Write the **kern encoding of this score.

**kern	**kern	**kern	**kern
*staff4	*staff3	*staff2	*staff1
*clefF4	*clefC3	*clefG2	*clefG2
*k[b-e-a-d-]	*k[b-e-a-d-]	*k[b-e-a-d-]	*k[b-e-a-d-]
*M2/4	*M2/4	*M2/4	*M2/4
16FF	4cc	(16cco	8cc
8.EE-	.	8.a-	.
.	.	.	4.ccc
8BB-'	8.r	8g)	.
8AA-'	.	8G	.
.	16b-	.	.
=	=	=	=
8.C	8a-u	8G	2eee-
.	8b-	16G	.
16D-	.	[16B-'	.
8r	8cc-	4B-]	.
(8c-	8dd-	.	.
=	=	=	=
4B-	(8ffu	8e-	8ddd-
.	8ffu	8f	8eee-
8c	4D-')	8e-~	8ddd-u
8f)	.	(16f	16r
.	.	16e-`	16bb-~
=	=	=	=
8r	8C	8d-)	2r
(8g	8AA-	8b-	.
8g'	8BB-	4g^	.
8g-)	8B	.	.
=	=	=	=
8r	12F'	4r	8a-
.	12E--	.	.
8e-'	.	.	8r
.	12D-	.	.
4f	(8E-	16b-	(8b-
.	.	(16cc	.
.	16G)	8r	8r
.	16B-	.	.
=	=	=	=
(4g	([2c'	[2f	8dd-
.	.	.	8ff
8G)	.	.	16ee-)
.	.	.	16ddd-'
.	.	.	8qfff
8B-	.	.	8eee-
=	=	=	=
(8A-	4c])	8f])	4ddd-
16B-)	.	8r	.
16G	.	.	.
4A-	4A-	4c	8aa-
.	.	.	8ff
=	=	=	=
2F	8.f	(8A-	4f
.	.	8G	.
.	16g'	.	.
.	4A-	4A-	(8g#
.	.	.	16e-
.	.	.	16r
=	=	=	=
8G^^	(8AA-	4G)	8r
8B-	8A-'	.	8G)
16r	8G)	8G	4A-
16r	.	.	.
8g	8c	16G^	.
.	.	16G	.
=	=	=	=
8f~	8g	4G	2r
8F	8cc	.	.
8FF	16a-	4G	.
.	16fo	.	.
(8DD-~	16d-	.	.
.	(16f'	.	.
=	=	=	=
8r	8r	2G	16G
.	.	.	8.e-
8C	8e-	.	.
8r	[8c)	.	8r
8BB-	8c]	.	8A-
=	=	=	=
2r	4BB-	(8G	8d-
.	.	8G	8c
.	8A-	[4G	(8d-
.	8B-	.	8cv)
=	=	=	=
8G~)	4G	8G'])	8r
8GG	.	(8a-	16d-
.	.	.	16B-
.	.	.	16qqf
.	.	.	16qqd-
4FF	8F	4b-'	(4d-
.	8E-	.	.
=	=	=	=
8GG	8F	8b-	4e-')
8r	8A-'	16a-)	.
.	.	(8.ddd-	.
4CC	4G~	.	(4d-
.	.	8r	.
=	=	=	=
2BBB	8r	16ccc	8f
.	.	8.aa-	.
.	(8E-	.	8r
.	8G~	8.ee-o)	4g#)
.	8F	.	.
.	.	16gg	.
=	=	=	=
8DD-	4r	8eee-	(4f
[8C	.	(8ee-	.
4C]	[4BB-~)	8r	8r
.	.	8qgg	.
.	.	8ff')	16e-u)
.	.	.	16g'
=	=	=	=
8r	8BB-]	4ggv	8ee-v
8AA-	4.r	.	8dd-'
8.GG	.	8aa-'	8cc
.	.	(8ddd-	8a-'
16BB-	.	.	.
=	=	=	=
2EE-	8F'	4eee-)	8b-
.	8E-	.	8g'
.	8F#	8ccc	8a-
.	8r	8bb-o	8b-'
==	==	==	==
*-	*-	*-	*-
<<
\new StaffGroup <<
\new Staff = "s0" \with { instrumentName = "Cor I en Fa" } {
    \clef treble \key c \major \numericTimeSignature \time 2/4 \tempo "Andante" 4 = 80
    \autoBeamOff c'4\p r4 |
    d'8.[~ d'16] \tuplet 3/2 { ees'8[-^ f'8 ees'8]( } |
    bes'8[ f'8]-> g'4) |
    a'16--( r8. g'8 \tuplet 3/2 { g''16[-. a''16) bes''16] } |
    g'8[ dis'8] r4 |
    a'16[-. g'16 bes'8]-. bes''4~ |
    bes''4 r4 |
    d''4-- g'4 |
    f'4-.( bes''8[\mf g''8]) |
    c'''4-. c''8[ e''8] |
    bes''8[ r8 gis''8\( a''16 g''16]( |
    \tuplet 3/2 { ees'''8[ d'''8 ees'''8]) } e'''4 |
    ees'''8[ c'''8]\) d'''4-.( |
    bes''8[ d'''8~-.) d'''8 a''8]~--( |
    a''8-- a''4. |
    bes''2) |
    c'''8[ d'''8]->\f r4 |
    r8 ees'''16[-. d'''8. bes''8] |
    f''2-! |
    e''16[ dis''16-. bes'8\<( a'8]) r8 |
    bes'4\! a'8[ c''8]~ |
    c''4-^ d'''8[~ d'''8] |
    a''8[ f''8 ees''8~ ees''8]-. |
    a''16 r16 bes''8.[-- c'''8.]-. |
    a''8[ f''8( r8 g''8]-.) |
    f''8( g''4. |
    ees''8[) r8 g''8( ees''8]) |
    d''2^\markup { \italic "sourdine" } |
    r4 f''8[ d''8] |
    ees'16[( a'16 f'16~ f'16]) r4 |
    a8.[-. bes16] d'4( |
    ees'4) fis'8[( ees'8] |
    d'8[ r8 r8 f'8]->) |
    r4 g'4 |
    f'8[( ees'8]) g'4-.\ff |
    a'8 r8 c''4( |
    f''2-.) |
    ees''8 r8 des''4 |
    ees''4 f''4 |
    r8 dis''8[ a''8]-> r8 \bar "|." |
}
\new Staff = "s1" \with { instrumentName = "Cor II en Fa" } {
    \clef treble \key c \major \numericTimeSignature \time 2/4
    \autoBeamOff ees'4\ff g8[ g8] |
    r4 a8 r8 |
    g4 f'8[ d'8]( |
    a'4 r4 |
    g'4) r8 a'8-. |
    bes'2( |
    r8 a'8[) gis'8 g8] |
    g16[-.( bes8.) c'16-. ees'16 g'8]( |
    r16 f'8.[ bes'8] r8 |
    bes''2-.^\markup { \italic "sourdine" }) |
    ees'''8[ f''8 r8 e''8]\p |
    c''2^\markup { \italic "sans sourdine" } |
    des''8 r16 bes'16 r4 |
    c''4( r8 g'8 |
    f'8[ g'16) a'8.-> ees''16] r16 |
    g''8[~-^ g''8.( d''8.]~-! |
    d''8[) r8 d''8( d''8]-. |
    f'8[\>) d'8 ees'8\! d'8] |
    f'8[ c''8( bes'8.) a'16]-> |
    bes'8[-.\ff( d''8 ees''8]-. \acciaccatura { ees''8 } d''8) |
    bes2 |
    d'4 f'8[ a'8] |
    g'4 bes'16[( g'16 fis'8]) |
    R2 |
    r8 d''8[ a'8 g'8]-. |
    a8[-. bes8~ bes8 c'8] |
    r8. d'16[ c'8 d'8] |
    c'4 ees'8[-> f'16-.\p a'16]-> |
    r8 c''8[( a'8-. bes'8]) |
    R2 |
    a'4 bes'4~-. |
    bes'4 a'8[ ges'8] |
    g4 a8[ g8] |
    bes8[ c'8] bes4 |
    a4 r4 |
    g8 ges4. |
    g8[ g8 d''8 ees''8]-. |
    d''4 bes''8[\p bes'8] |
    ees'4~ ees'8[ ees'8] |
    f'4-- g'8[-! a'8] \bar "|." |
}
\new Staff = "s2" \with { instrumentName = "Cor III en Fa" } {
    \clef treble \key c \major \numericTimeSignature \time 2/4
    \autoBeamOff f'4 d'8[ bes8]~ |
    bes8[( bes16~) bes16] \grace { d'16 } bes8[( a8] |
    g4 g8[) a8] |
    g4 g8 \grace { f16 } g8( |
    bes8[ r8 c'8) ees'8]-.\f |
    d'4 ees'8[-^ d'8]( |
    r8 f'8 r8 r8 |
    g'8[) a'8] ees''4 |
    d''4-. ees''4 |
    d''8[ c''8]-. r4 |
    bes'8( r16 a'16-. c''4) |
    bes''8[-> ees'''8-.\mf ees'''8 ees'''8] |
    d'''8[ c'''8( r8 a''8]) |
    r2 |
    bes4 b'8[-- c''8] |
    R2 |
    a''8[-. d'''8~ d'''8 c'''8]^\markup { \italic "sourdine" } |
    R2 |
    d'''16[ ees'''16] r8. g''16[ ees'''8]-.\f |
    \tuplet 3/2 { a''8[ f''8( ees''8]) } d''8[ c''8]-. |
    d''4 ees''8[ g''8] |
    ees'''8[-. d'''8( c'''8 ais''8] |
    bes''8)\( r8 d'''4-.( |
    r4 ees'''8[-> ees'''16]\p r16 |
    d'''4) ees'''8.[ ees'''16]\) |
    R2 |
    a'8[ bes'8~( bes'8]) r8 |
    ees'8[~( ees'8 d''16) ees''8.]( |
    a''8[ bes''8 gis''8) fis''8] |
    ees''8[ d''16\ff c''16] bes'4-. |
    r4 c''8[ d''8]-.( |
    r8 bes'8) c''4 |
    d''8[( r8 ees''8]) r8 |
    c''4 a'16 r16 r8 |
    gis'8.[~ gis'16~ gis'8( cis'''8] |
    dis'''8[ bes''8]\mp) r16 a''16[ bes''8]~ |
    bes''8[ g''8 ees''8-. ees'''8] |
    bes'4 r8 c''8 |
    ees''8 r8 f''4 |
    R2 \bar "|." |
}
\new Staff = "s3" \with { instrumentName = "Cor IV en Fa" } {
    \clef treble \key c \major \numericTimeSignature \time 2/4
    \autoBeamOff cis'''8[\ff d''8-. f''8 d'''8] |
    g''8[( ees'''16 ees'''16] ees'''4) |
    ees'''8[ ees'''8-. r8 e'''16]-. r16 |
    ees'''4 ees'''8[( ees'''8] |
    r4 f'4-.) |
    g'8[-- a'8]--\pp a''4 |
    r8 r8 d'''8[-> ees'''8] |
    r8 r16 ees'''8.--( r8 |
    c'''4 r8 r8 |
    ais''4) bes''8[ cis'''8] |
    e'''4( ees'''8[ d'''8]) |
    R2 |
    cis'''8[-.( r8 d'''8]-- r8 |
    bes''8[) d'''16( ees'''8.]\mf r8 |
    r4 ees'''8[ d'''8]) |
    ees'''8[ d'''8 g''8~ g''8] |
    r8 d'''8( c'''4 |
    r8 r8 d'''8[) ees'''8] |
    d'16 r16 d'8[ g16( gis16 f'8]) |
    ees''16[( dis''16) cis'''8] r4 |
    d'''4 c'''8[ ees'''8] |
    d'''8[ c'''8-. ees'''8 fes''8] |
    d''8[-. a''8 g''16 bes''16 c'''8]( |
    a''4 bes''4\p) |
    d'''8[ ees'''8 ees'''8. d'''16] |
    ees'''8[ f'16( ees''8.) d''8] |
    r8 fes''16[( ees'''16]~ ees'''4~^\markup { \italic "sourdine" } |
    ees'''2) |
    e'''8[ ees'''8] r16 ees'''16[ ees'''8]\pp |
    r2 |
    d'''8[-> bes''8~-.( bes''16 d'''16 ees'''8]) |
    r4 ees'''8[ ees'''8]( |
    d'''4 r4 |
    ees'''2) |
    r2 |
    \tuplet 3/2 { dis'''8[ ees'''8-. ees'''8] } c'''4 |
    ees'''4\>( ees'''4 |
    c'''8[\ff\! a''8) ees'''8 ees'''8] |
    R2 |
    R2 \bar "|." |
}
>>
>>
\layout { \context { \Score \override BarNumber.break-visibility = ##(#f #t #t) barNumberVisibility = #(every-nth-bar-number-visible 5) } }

Request:
Gather every line in the entries above that contains the string "grace".

Task output:
    bes8[( bes16~) bes16] \grace { d'16 } bes8[( a8] |
    g4 g8 \grace { f16 } g8( |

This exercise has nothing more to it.